The task
Exactly the lines from the start of the data below through the line that contains "The eraser (white)" are to be copied, with pictures left out.

========================

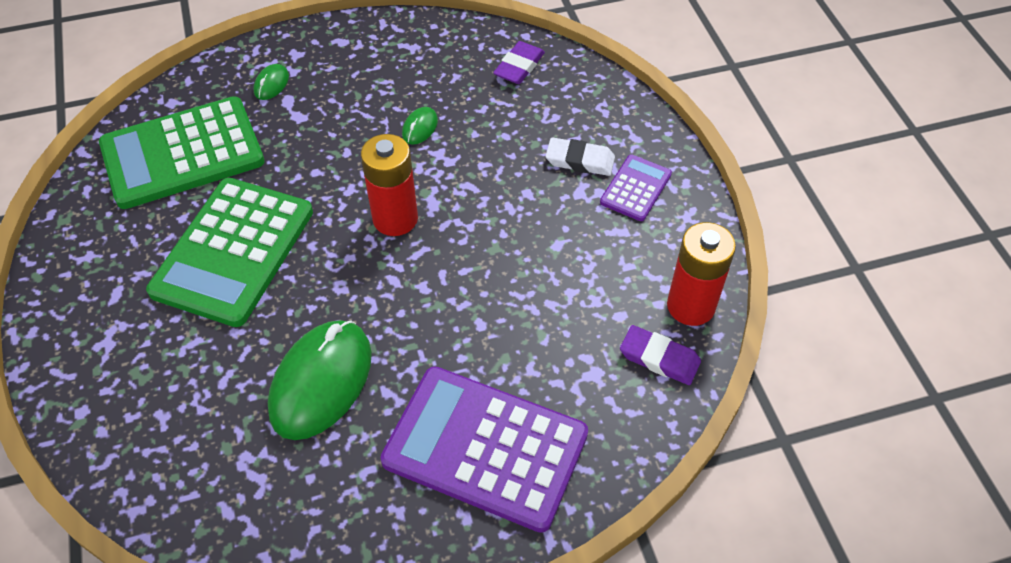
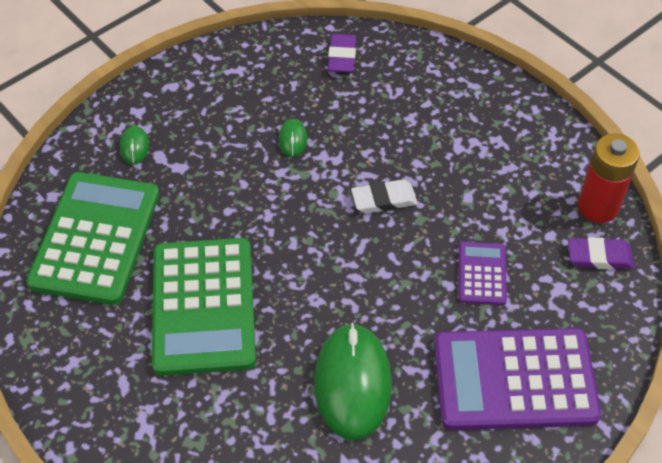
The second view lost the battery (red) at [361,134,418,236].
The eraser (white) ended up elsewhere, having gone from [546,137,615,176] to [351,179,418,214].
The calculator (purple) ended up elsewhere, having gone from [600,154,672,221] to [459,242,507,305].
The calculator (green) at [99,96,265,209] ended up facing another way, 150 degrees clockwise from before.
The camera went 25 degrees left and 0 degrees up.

========================

Task output
The second view lost the battery (red) at [361,134,418,236].
The eraser (white) ended up elsewhere, having gone from [546,137,615,176] to [351,179,418,214].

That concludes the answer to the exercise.